_Problem to solve:_ For every line below, restate it exactly and drop the images.

_Material provided:_
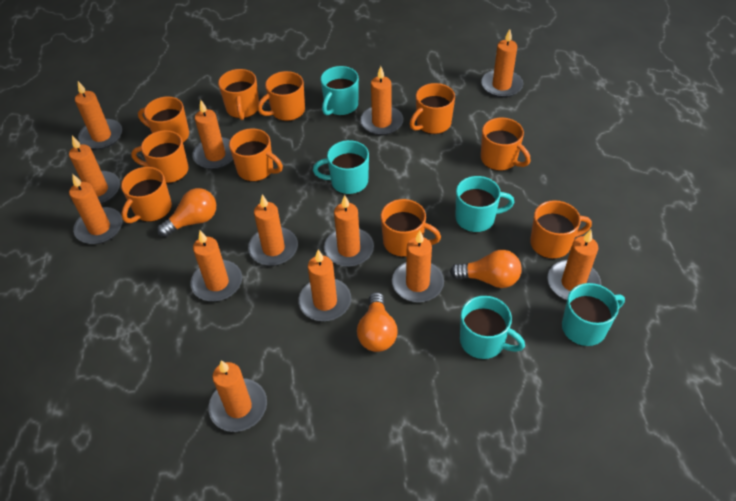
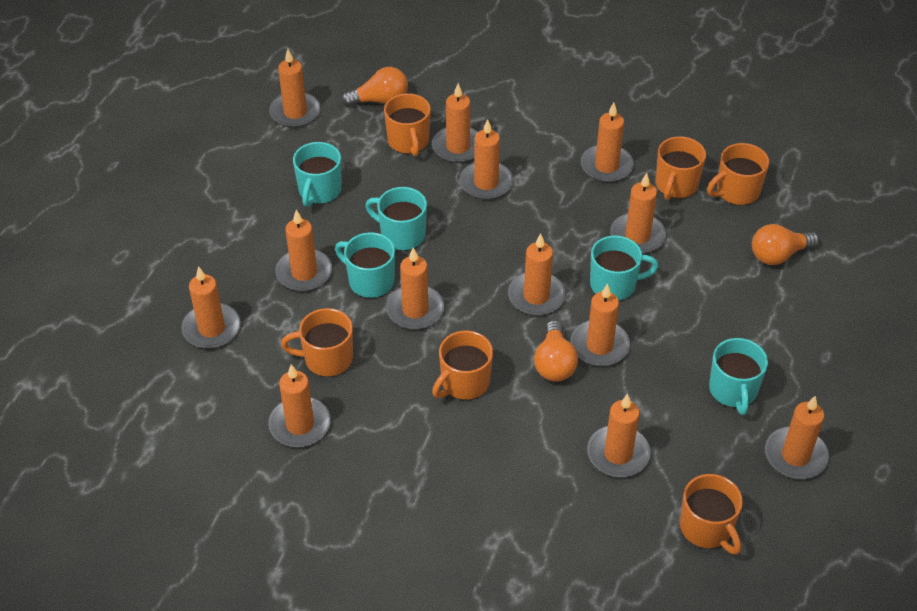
orange mug: 10 -> 6

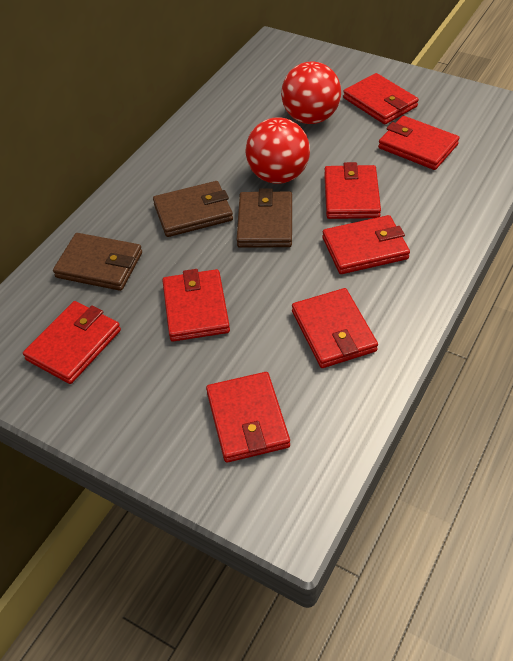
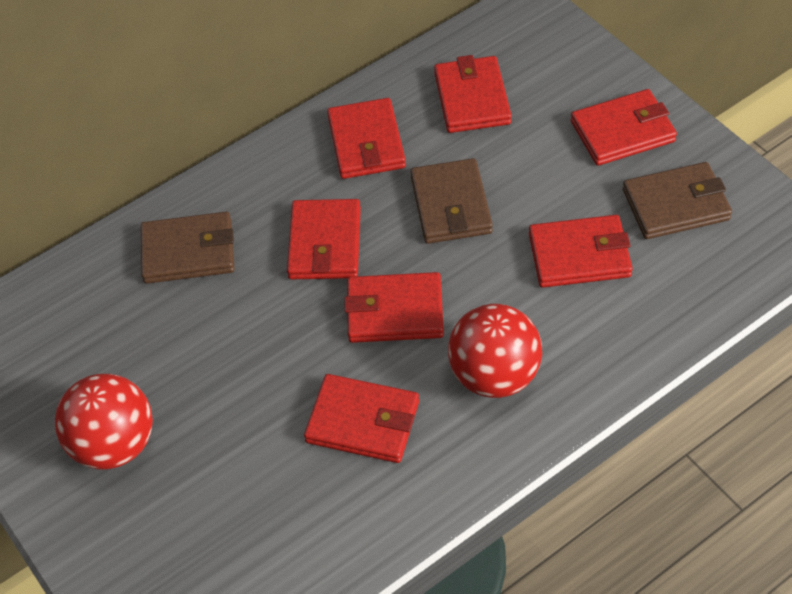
red wallet: 8 -> 7

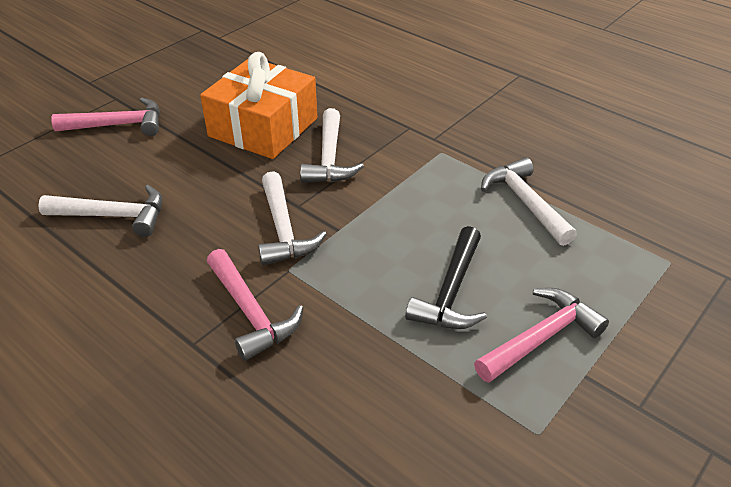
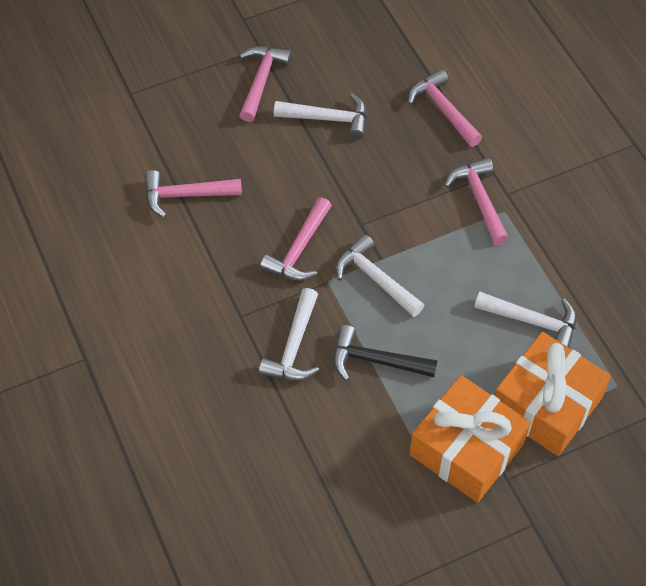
orange gift: 1 -> 2
pink hammer: 3 -> 5

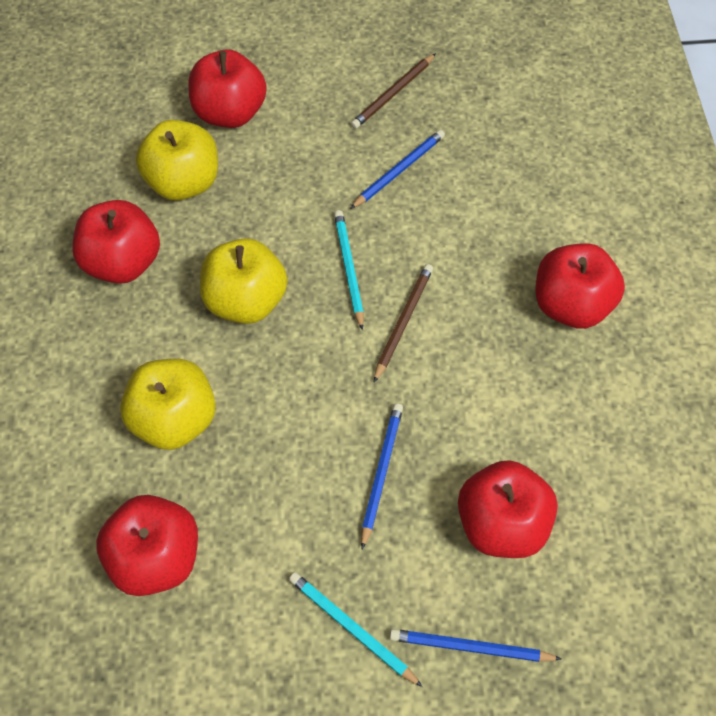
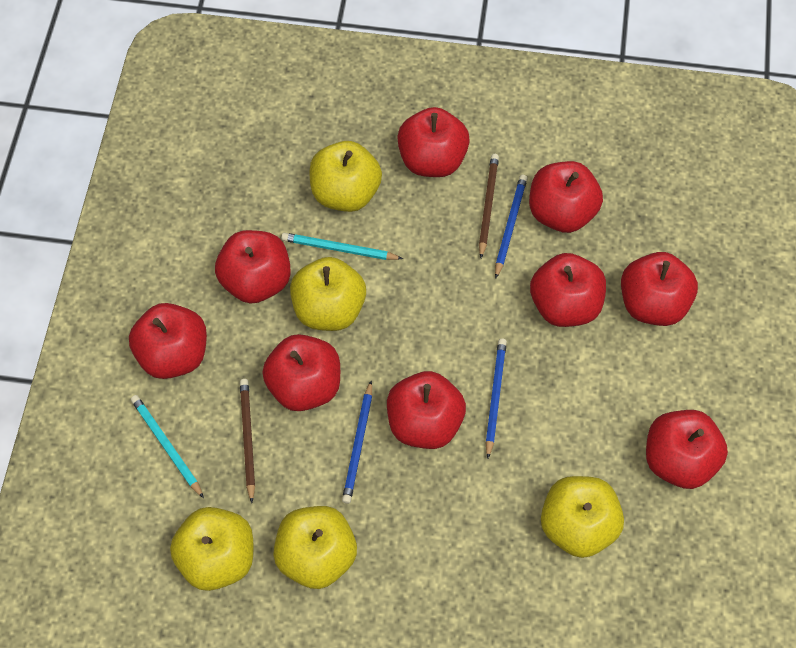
red apple: 5 -> 9
yellow apple: 3 -> 5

_Written solution:_
orange mug: 10 -> 6

red wallet: 8 -> 7

orange gift: 1 -> 2
pink hammer: 3 -> 5

red apple: 5 -> 9
yellow apple: 3 -> 5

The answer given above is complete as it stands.